── Dataset records ──

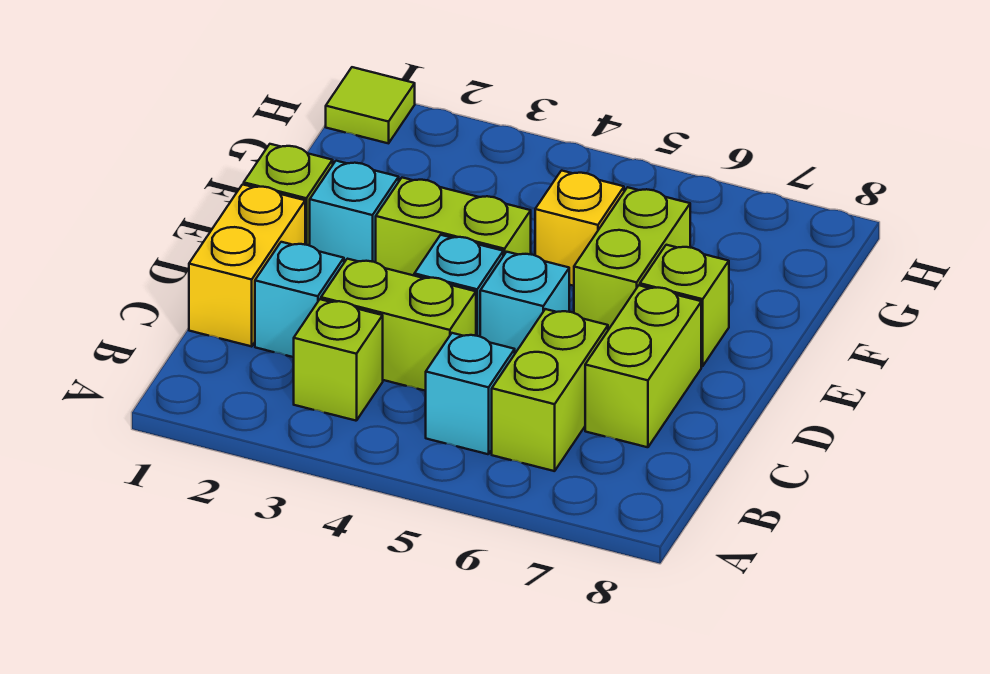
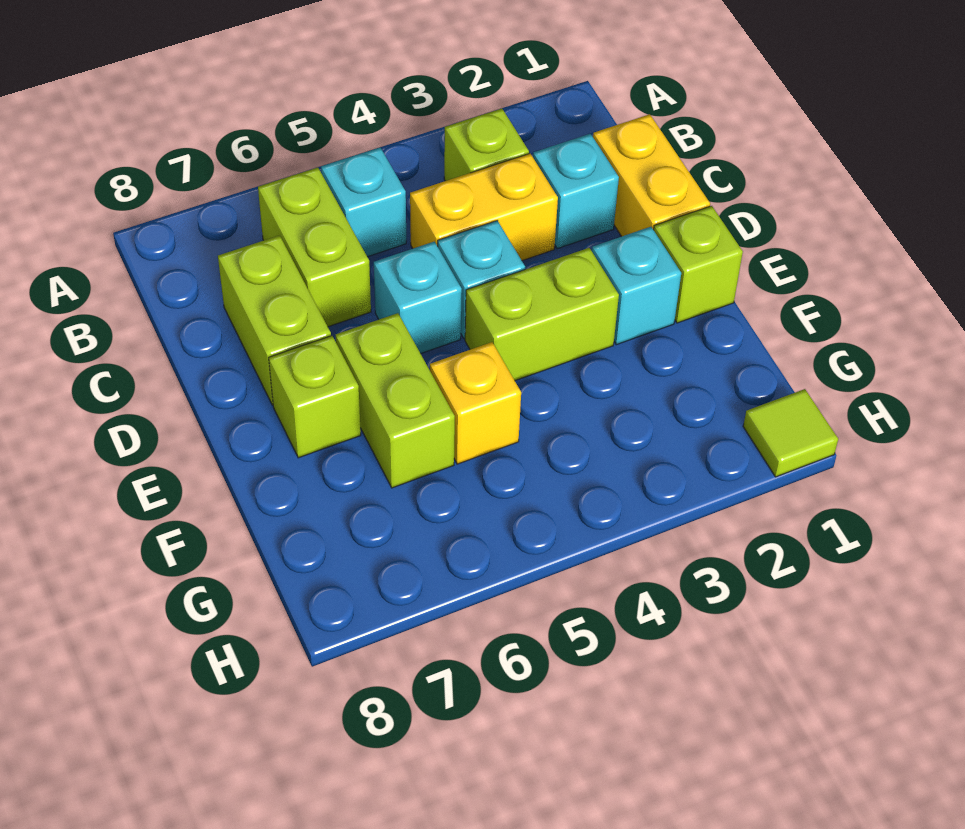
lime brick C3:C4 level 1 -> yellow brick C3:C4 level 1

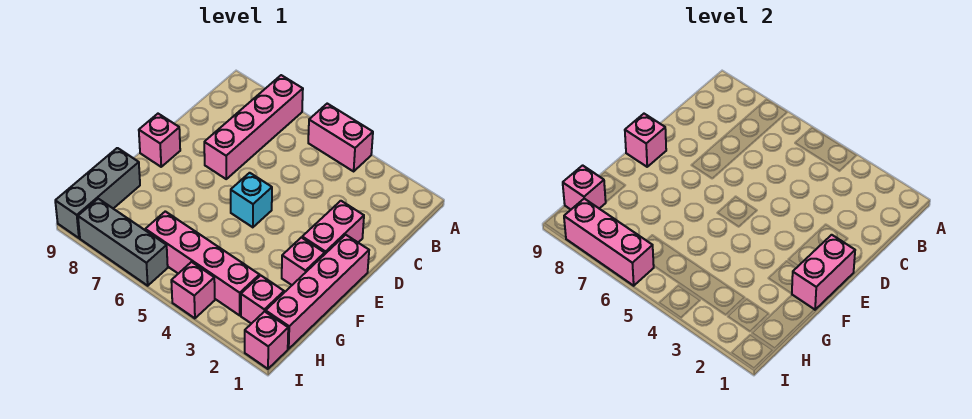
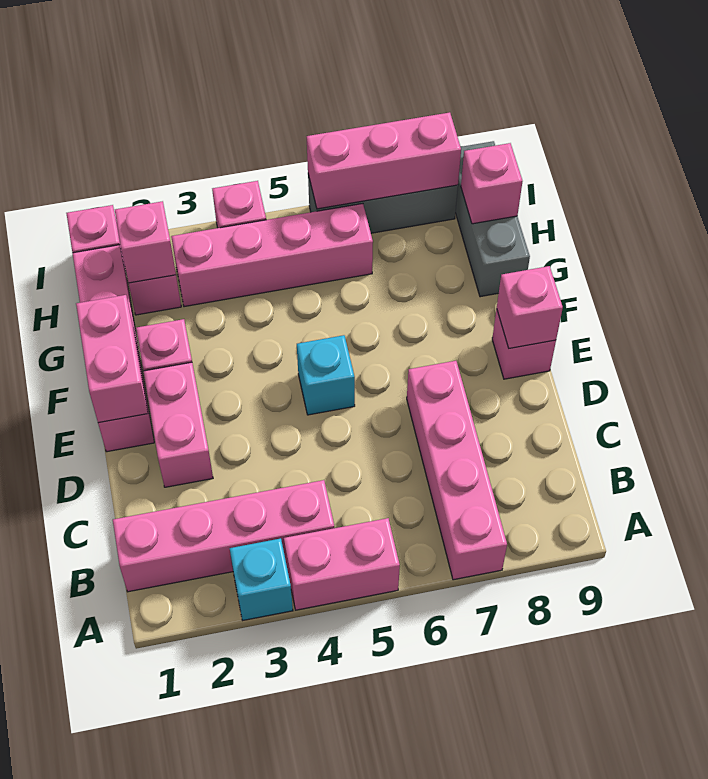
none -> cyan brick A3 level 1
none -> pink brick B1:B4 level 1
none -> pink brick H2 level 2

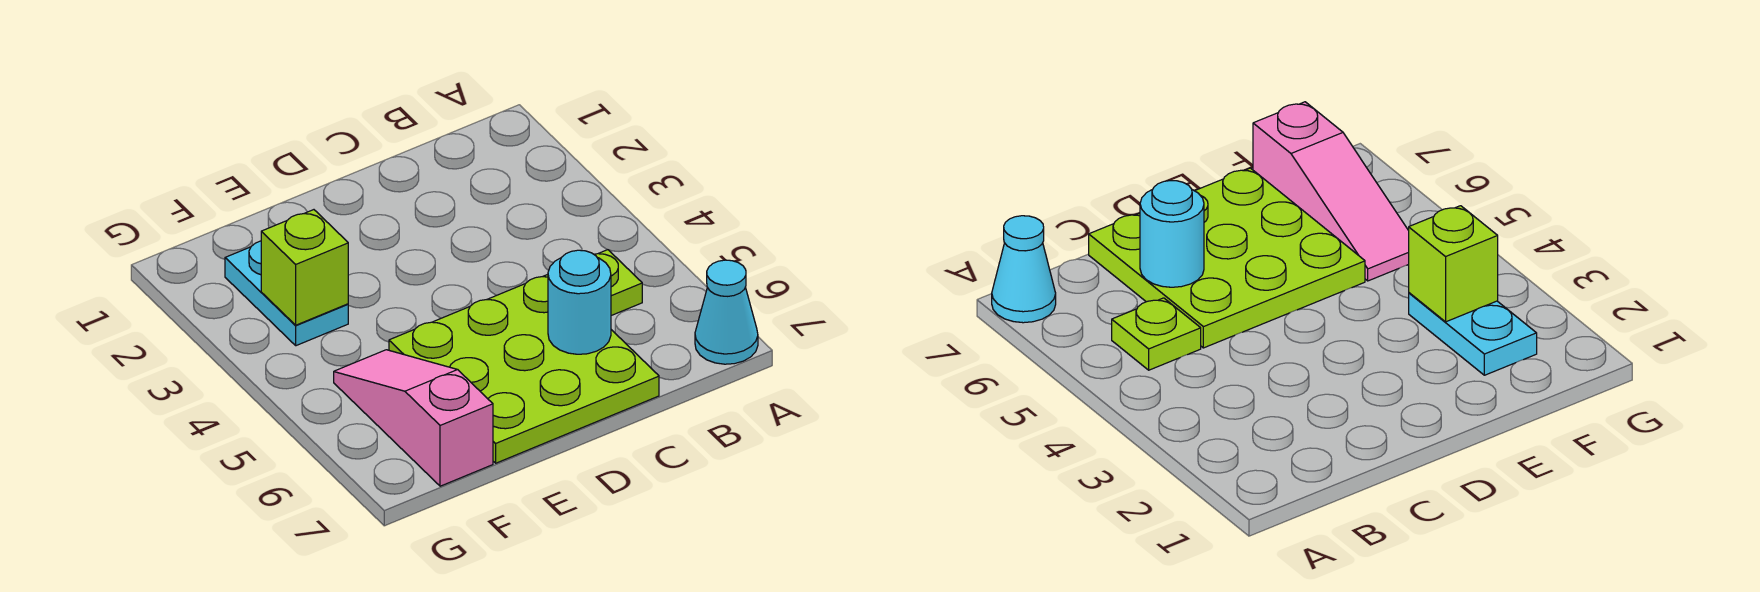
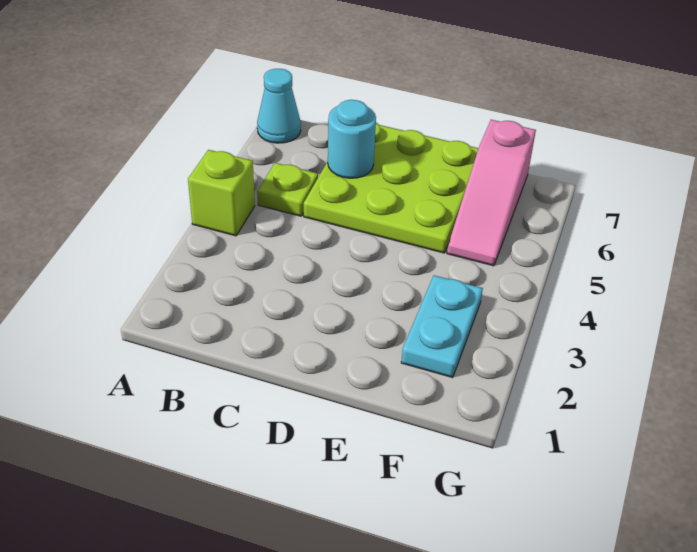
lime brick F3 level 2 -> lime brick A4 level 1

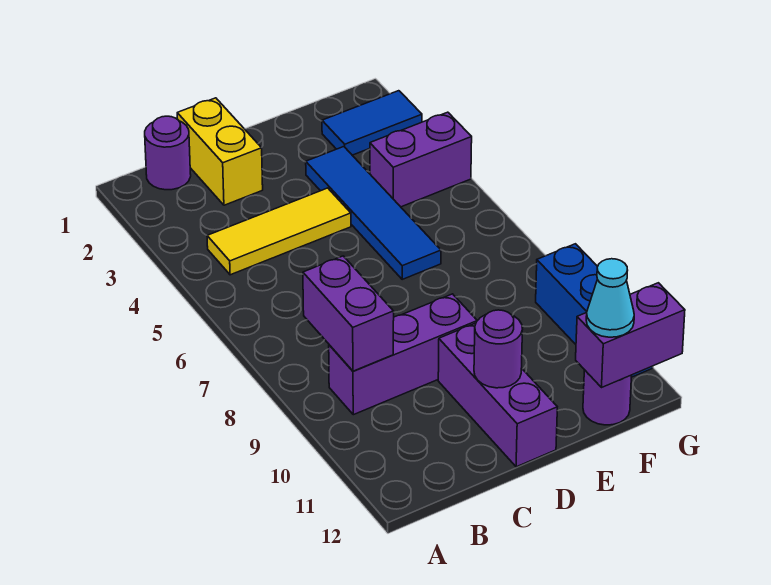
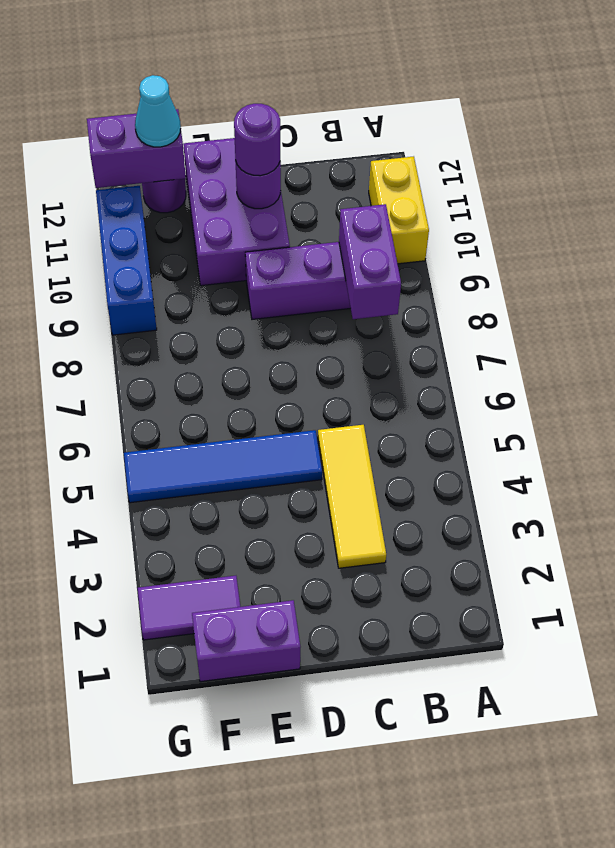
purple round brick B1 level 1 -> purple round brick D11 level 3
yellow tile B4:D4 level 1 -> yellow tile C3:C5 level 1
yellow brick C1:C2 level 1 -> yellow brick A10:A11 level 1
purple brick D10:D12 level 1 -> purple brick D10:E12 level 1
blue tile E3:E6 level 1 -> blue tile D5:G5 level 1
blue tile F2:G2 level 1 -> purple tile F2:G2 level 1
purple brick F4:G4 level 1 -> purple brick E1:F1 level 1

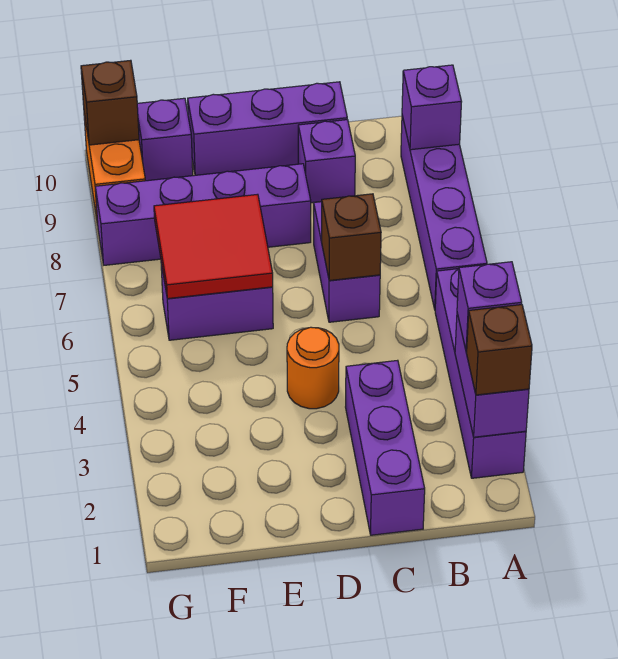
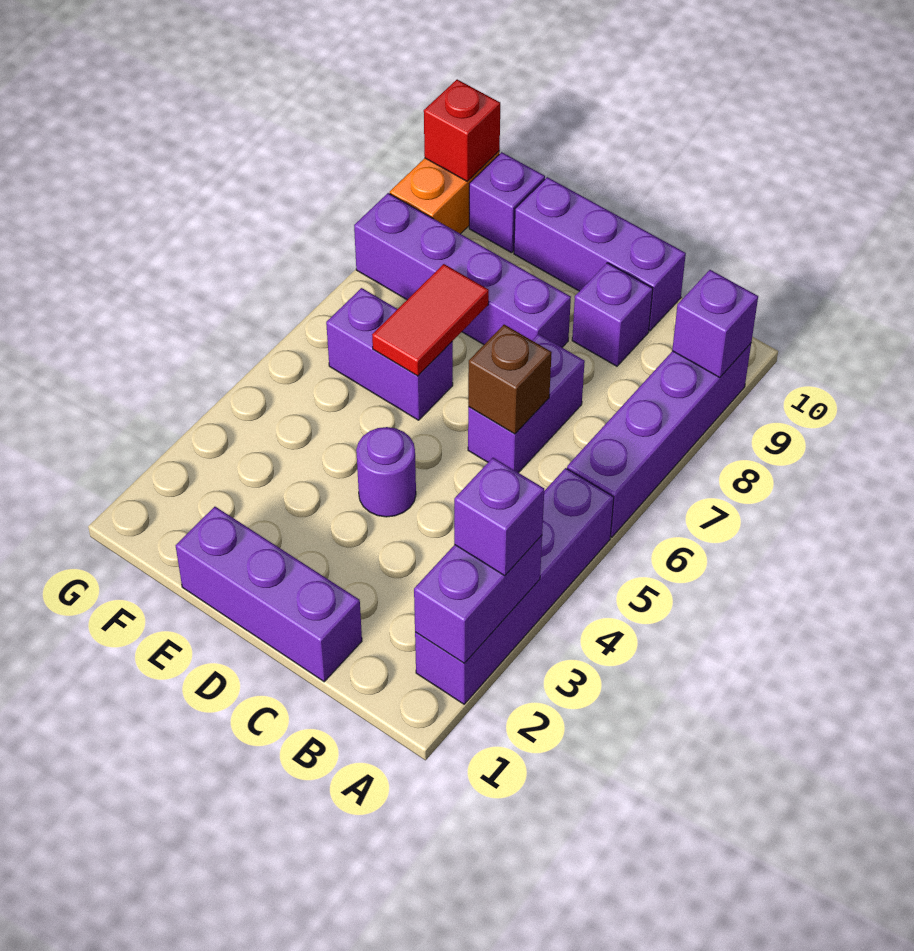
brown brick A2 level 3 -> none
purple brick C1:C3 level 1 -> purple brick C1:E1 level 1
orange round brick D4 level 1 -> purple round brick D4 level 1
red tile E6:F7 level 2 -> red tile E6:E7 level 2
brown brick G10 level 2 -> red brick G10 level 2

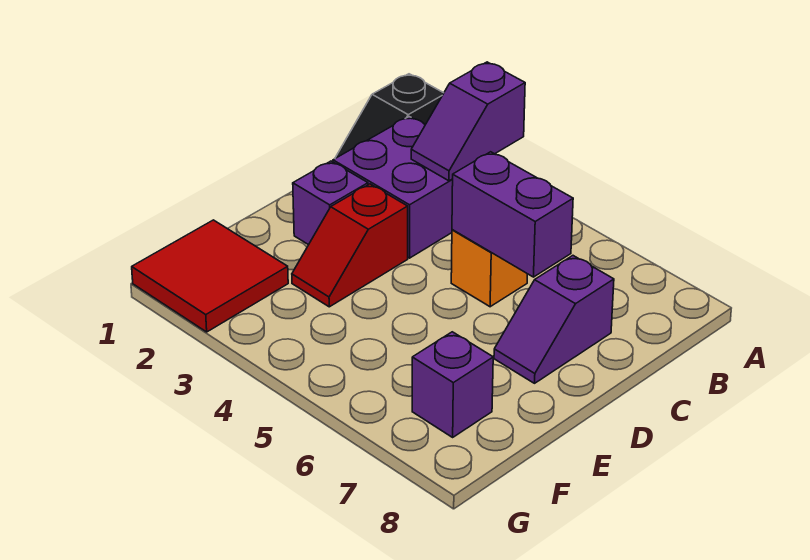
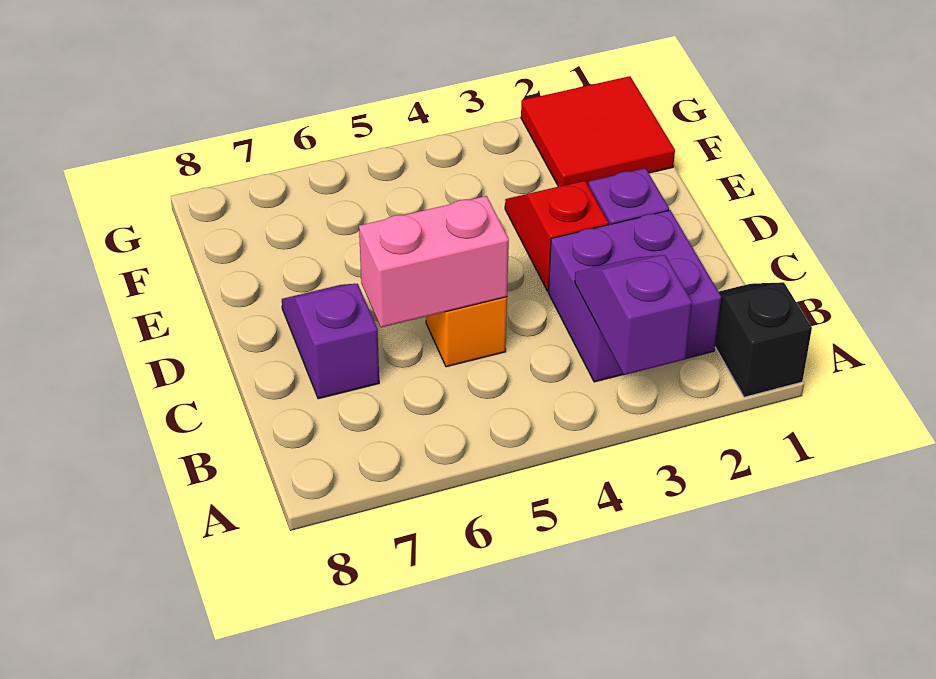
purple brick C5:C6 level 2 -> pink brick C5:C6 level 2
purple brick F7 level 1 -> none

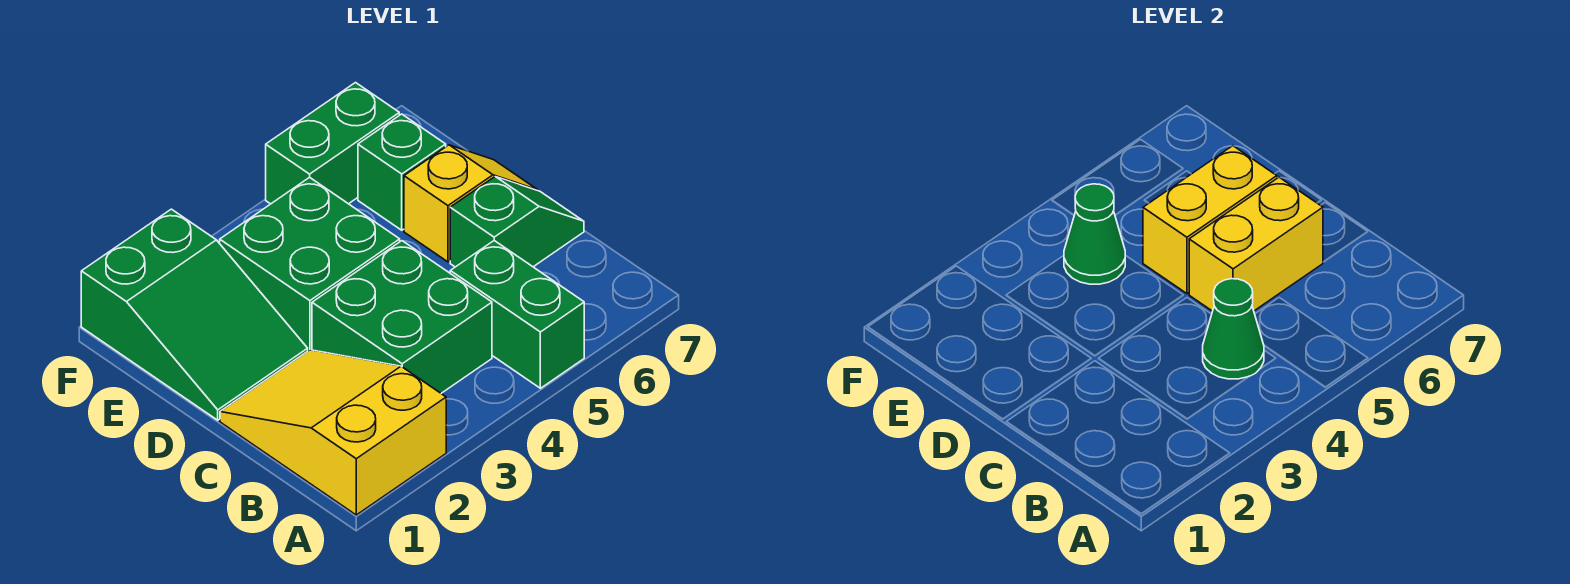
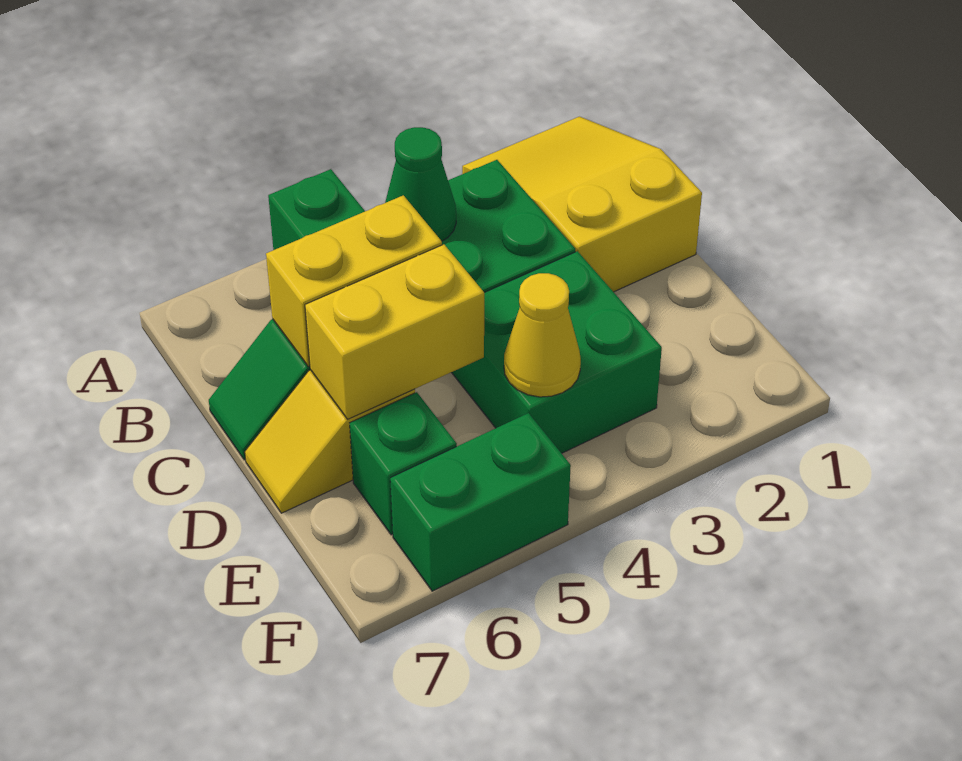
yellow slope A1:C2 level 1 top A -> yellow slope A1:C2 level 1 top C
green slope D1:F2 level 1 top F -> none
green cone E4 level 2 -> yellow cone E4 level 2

───

● What the task asks: Only lines that contain the string "brown" count; pick each one out of the records and copy it.

● Task response:
brown brick A2 level 3 -> none
brown brick G10 level 2 -> red brick G10 level 2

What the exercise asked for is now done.